## [The task]
Reproduce every entry precisely as written.

======== Supplied material ========

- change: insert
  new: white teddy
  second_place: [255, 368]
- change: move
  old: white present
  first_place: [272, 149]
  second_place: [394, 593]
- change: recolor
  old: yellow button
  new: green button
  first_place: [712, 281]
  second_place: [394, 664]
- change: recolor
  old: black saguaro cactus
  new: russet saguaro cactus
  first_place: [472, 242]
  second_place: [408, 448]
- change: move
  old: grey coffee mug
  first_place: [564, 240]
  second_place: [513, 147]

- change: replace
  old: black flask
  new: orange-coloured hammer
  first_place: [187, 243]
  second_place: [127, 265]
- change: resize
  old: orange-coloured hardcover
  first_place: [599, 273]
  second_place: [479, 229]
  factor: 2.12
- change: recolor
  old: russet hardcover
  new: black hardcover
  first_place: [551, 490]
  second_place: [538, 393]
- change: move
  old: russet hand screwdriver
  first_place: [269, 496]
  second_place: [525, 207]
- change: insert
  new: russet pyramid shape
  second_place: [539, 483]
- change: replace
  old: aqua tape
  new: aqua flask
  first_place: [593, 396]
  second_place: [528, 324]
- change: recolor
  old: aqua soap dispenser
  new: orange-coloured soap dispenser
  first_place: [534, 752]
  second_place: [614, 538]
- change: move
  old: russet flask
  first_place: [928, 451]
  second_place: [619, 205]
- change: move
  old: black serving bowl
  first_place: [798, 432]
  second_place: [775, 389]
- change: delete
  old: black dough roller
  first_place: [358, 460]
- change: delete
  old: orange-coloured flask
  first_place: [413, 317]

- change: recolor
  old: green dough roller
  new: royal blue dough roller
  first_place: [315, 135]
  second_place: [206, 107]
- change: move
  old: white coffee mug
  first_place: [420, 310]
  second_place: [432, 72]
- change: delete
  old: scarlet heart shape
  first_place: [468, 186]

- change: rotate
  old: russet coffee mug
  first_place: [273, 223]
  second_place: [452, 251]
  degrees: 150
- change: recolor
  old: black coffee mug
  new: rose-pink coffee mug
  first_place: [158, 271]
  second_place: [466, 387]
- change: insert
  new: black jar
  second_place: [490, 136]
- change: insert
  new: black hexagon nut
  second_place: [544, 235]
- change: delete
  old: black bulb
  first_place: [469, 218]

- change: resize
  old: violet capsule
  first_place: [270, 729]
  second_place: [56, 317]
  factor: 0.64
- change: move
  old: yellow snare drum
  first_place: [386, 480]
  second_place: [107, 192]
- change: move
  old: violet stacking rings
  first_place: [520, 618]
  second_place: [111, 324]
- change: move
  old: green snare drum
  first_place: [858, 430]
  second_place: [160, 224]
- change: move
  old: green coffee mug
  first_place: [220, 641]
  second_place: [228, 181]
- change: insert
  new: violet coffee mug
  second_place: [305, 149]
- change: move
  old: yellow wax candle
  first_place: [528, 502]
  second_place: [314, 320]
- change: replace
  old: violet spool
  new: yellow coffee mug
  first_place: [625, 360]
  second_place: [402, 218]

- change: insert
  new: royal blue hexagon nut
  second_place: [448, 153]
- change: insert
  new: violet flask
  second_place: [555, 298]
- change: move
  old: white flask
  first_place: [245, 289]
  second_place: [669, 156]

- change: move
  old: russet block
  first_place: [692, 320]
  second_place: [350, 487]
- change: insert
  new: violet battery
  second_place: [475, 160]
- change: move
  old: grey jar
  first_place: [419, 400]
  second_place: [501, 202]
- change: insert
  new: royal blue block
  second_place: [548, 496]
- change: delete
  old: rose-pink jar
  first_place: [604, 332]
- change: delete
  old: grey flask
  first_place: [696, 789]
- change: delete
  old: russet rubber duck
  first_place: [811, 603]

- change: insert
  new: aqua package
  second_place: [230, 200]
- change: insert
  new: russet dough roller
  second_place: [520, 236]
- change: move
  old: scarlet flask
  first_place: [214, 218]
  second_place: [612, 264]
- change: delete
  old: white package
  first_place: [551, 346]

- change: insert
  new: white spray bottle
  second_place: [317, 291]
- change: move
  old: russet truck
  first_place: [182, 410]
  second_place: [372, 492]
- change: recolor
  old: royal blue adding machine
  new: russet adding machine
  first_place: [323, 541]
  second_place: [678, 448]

========

## [Response]
- change: insert
  new: white teddy
  second_place: [255, 368]
- change: move
  old: white present
  first_place: [272, 149]
  second_place: [394, 593]
- change: recolor
  old: yellow button
  new: green button
  first_place: [712, 281]
  second_place: [394, 664]
- change: recolor
  old: black saguaro cactus
  new: russet saguaro cactus
  first_place: [472, 242]
  second_place: [408, 448]
- change: move
  old: grey coffee mug
  first_place: [564, 240]
  second_place: [513, 147]

- change: replace
  old: black flask
  new: orange-coloured hammer
  first_place: [187, 243]
  second_place: [127, 265]
- change: resize
  old: orange-coloured hardcover
  first_place: [599, 273]
  second_place: [479, 229]
  factor: 2.12
- change: recolor
  old: russet hardcover
  new: black hardcover
  first_place: [551, 490]
  second_place: [538, 393]
- change: move
  old: russet hand screwdriver
  first_place: [269, 496]
  second_place: [525, 207]
- change: insert
  new: russet pyramid shape
  second_place: [539, 483]
- change: replace
  old: aqua tape
  new: aqua flask
  first_place: [593, 396]
  second_place: [528, 324]
- change: recolor
  old: aqua soap dispenser
  new: orange-coloured soap dispenser
  first_place: [534, 752]
  second_place: [614, 538]
- change: move
  old: russet flask
  first_place: [928, 451]
  second_place: [619, 205]
- change: move
  old: black serving bowl
  first_place: [798, 432]
  second_place: [775, 389]
- change: delete
  old: black dough roller
  first_place: [358, 460]
- change: delete
  old: orange-coloured flask
  first_place: [413, 317]

- change: recolor
  old: green dough roller
  new: royal blue dough roller
  first_place: [315, 135]
  second_place: [206, 107]
- change: move
  old: white coffee mug
  first_place: [420, 310]
  second_place: [432, 72]
- change: delete
  old: scarlet heart shape
  first_place: [468, 186]

- change: rotate
  old: russet coffee mug
  first_place: [273, 223]
  second_place: [452, 251]
  degrees: 150
- change: recolor
  old: black coffee mug
  new: rose-pink coffee mug
  first_place: [158, 271]
  second_place: [466, 387]
- change: insert
  new: black jar
  second_place: [490, 136]
- change: insert
  new: black hexagon nut
  second_place: [544, 235]
- change: delete
  old: black bulb
  first_place: [469, 218]

- change: resize
  old: violet capsule
  first_place: [270, 729]
  second_place: [56, 317]
  factor: 0.64
- change: move
  old: yellow snare drum
  first_place: [386, 480]
  second_place: [107, 192]
- change: move
  old: violet stacking rings
  first_place: [520, 618]
  second_place: [111, 324]
- change: move
  old: green snare drum
  first_place: [858, 430]
  second_place: [160, 224]
- change: move
  old: green coffee mug
  first_place: [220, 641]
  second_place: [228, 181]
- change: insert
  new: violet coffee mug
  second_place: [305, 149]
- change: move
  old: yellow wax candle
  first_place: [528, 502]
  second_place: [314, 320]
- change: replace
  old: violet spool
  new: yellow coffee mug
  first_place: [625, 360]
  second_place: [402, 218]

- change: insert
  new: royal blue hexagon nut
  second_place: [448, 153]
- change: insert
  new: violet flask
  second_place: [555, 298]
- change: move
  old: white flask
  first_place: [245, 289]
  second_place: [669, 156]

- change: move
  old: russet block
  first_place: [692, 320]
  second_place: [350, 487]
- change: insert
  new: violet battery
  second_place: [475, 160]
- change: move
  old: grey jar
  first_place: [419, 400]
  second_place: [501, 202]
- change: insert
  new: royal blue block
  second_place: [548, 496]
- change: delete
  old: rose-pink jar
  first_place: [604, 332]
- change: delete
  old: grey flask
  first_place: [696, 789]
- change: delete
  old: russet rubber duck
  first_place: [811, 603]

- change: insert
  new: aqua package
  second_place: [230, 200]
- change: insert
  new: russet dough roller
  second_place: [520, 236]
- change: move
  old: scarlet flask
  first_place: [214, 218]
  second_place: [612, 264]
- change: delete
  old: white package
  first_place: [551, 346]

- change: insert
  new: white spray bottle
  second_place: [317, 291]
- change: move
  old: russet truck
  first_place: [182, 410]
  second_place: [372, 492]
- change: recolor
  old: royal blue adding machine
  new: russet adding machine
  first_place: [323, 541]
  second_place: [678, 448]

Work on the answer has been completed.